[[ Collected material open ]]

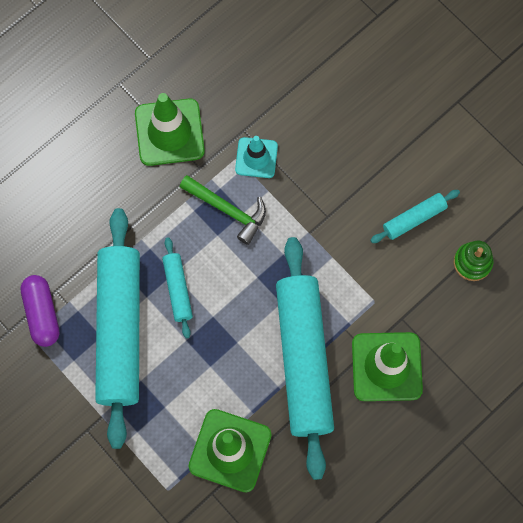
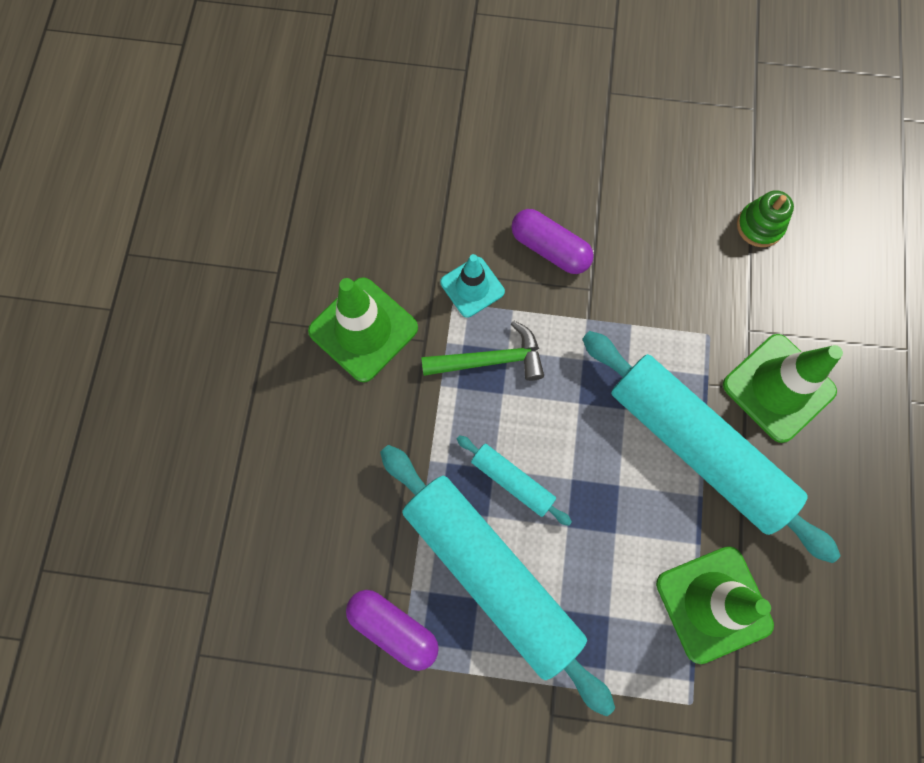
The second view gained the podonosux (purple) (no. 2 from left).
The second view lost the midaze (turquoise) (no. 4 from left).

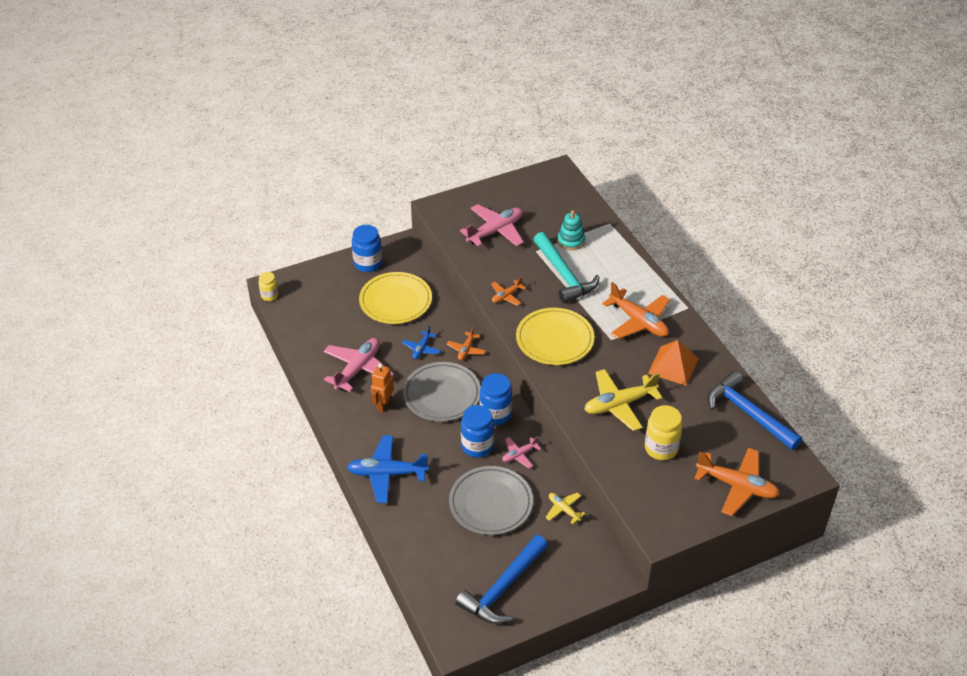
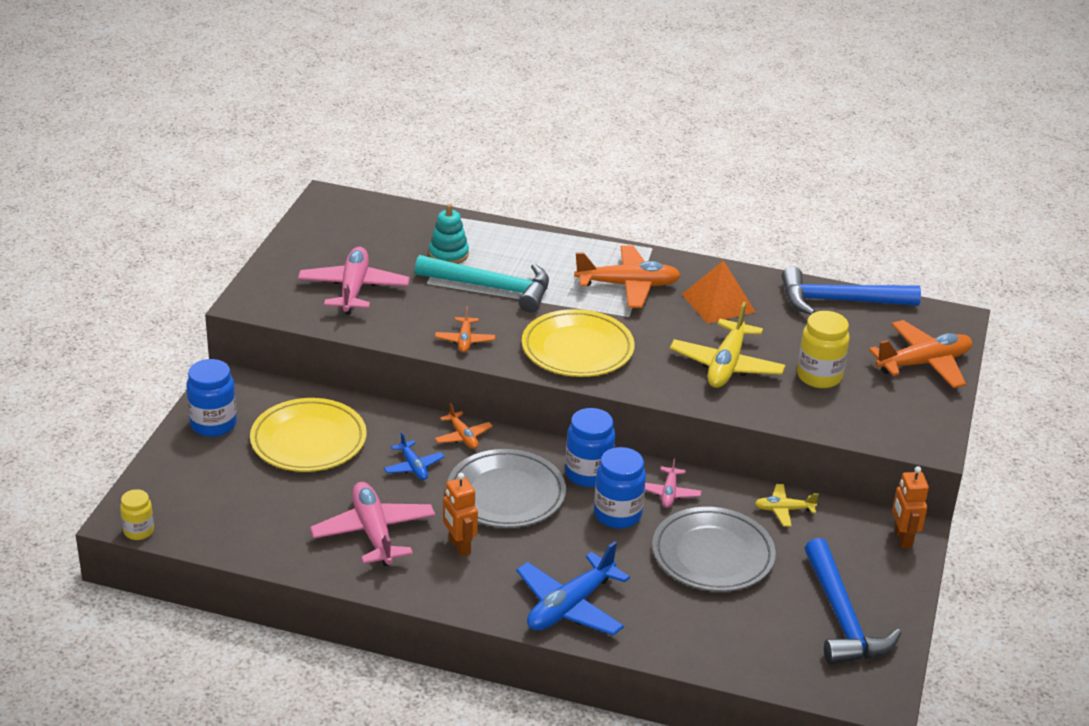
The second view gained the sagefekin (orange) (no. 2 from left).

[[ Collected material closed ]]

→ **About this exercise**: Print exactly, and only, the lines from the one with "The second view lost" through the last line of the listing above. No pictures belong in the copy.

→ **Solved exercise**:
The second view lost the midaze (turquoise) (no. 4 from left).

The second view gained the sagefekin (orange) (no. 2 from left).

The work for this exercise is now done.